### Before-and-after coordinate records

##########

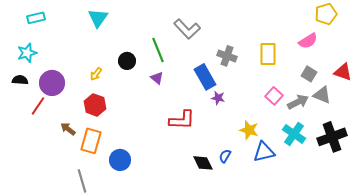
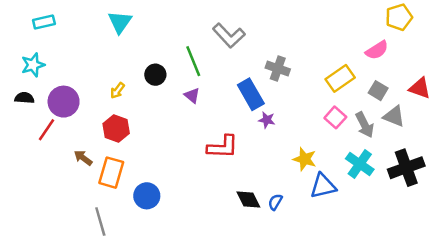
yellow rectangle: (268, 54) -> (340, 78), moved, turned 55
gray arrow: (298, 102) -> (365, 125), turned 90
blue semicircle: (225, 156) -> (275, 202), moved

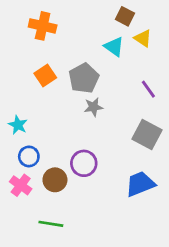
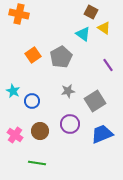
orange cross: (43, 26) -> (19, 14), moved
gray star: (93, 107) -> (68, 91), moved
gray square: (147, 134) -> (95, 101), moved, turned 30
blue circle: (29, 156) -> (32, 101), moved
purple circle: (84, 163) -> (70, 124), moved

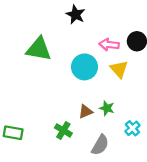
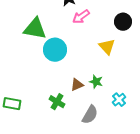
pink arrow: (109, 45) -> (81, 17), moved, turned -42
cyan circle: (84, 67) -> (55, 50), moved

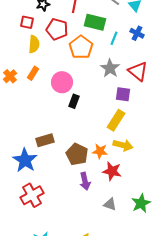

##########

All of the records should be output exactly as they stand, with pictures omitted.

### Solution to this exercise
yellow rectangle: (268, 54) -> (340, 78), moved, turned 55
gray arrow: (298, 102) -> (365, 125), turned 90
blue semicircle: (225, 156) -> (275, 202), moved

orange cross: (43, 26) -> (19, 14), moved
gray star: (93, 107) -> (68, 91), moved
gray square: (147, 134) -> (95, 101), moved, turned 30
blue circle: (29, 156) -> (32, 101), moved
purple circle: (84, 163) -> (70, 124), moved

pink arrow: (109, 45) -> (81, 17), moved, turned -42
cyan circle: (84, 67) -> (55, 50), moved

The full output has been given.